-- Opening Marker --
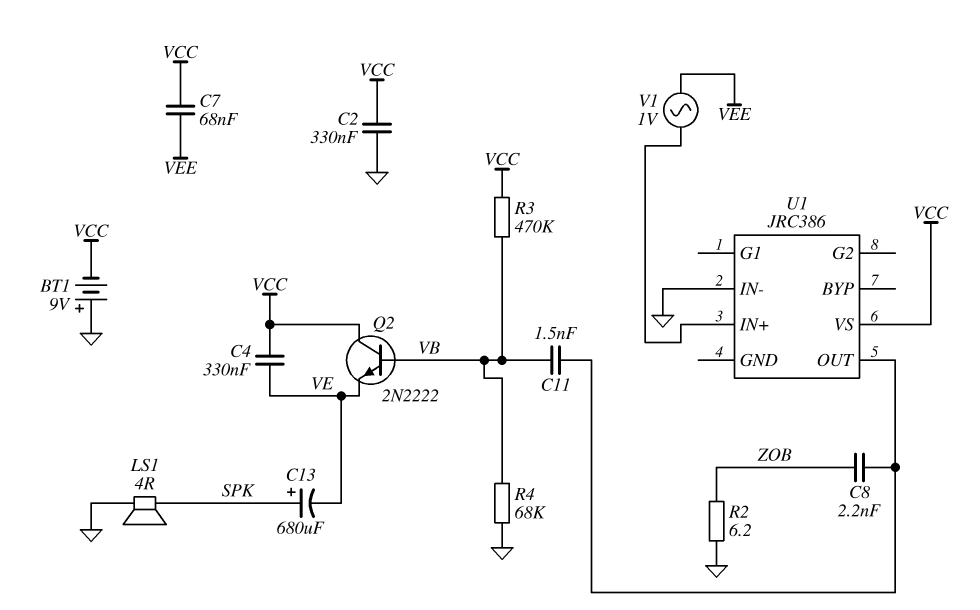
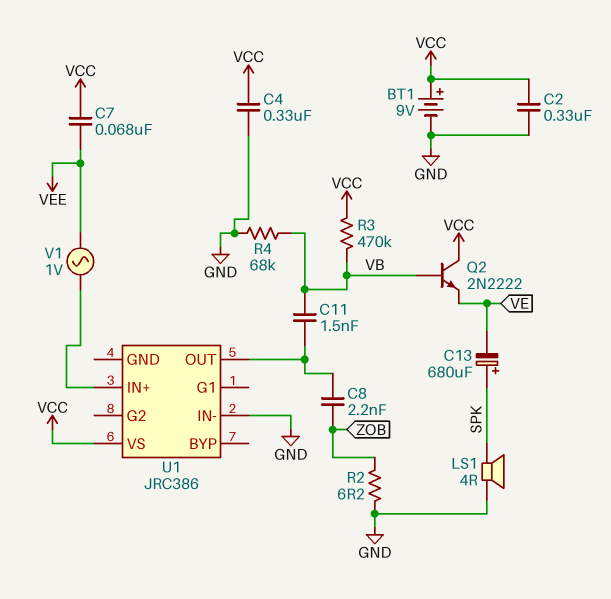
BT1: 9V (plus GND, minus VCC) -> 9V (plus VCC, minus GND)
C4: 330nF (VCC, VE) -> 330nF (GND, VCC)

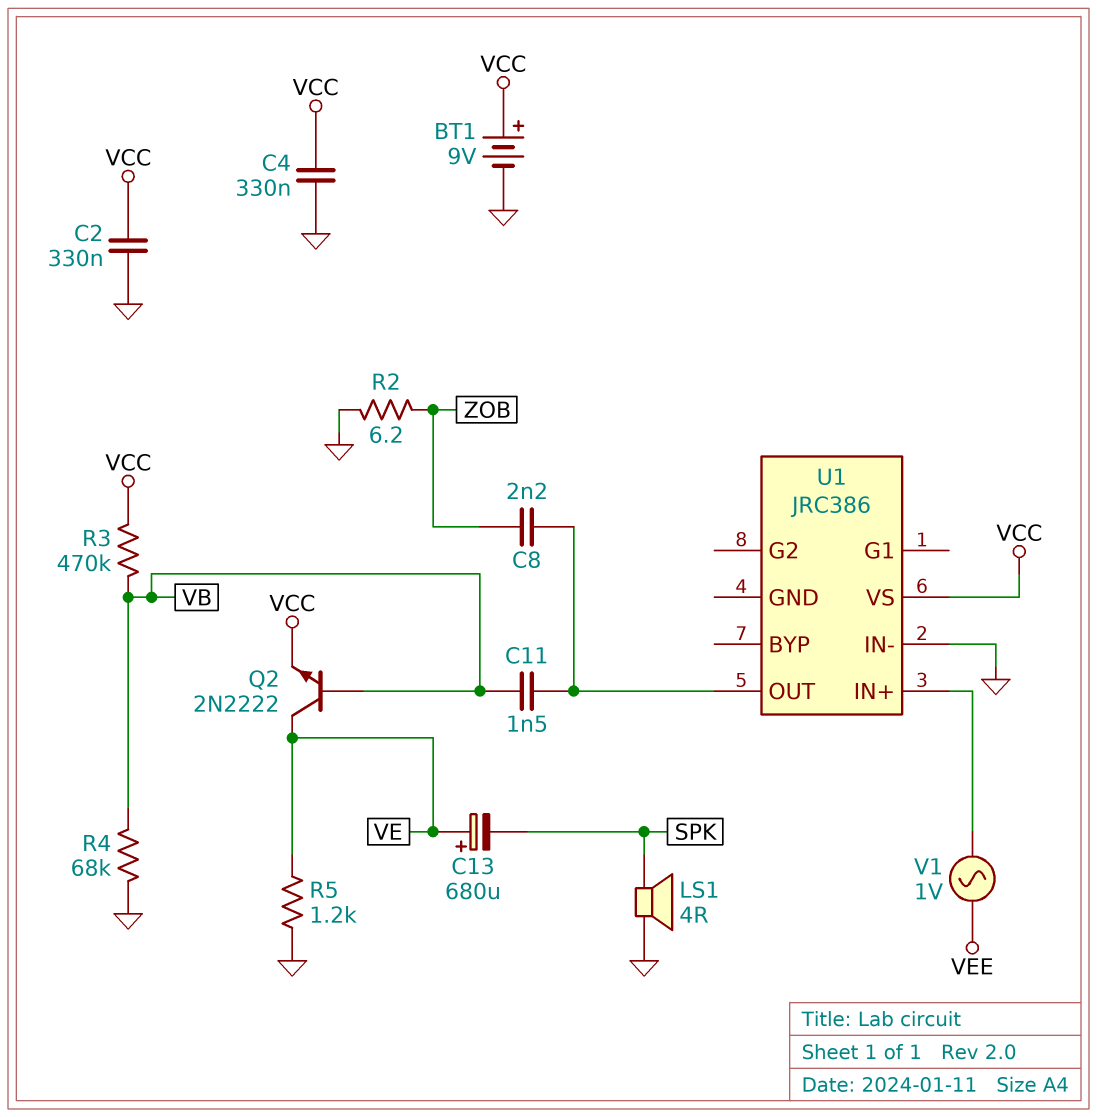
C7: 68nF (VCC, VEE) -> none
C13: 680uF (plus SPK, minus VE) -> 680uF (plus VE, minus SPK)
Q2: NPN 2N2222 (B VB, C VCC, E VE) -> NPN 2N2222 (B VB, C VE, E VCC)
R5: none -> 1.2k (GND, VE)

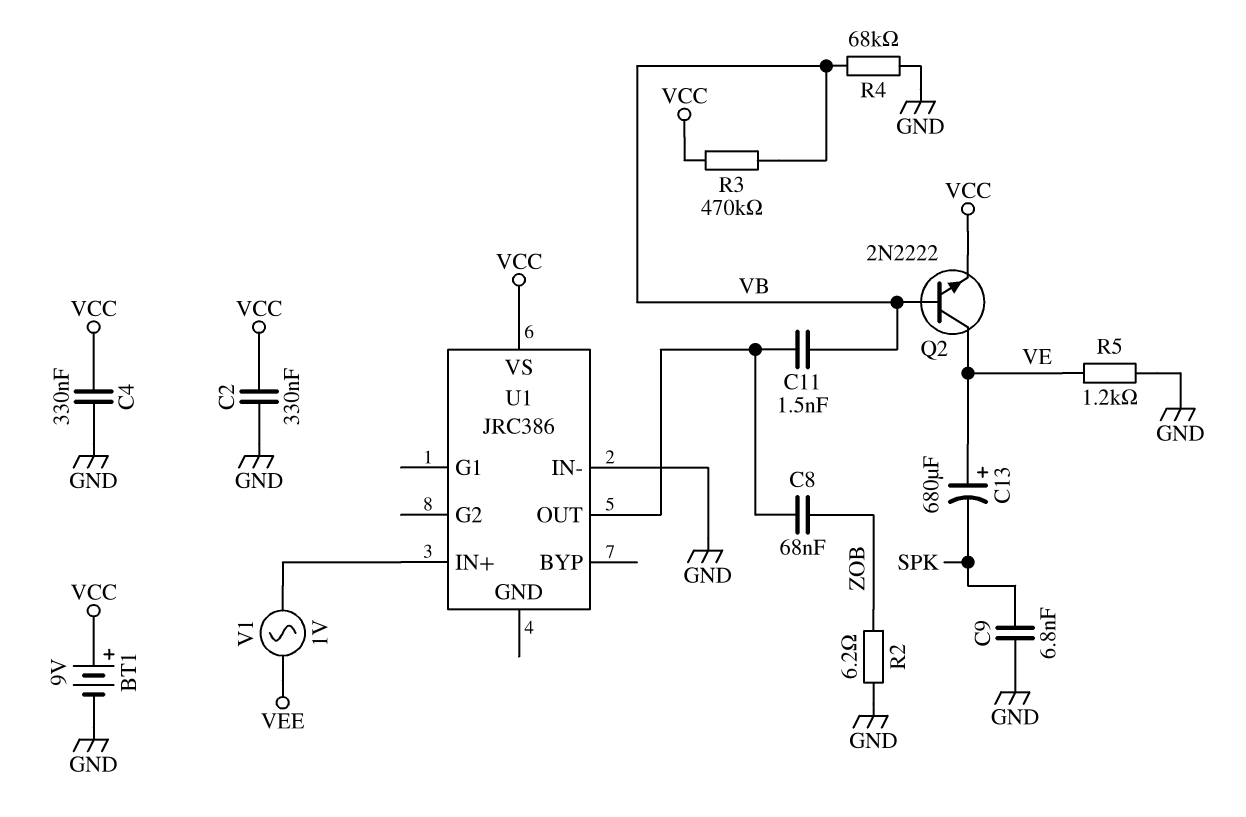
C8: 2.2nF (U1/OUT, ZOB) -> 68nF (U1/OUT, ZOB)
C9: none -> 6.8nF (GND, SPK)
LS1: speaker 4R (GND, SPK) -> none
-- Closing Marker --
▶ _About this task_: What lines of the material above include "none"? Copy each one.

▶ _Response for this exercise_:
C7: 68nF (VCC, VEE) -> none
R5: none -> 1.2k (GND, VE)
C9: none -> 6.8nF (GND, SPK)
LS1: speaker 4R (GND, SPK) -> none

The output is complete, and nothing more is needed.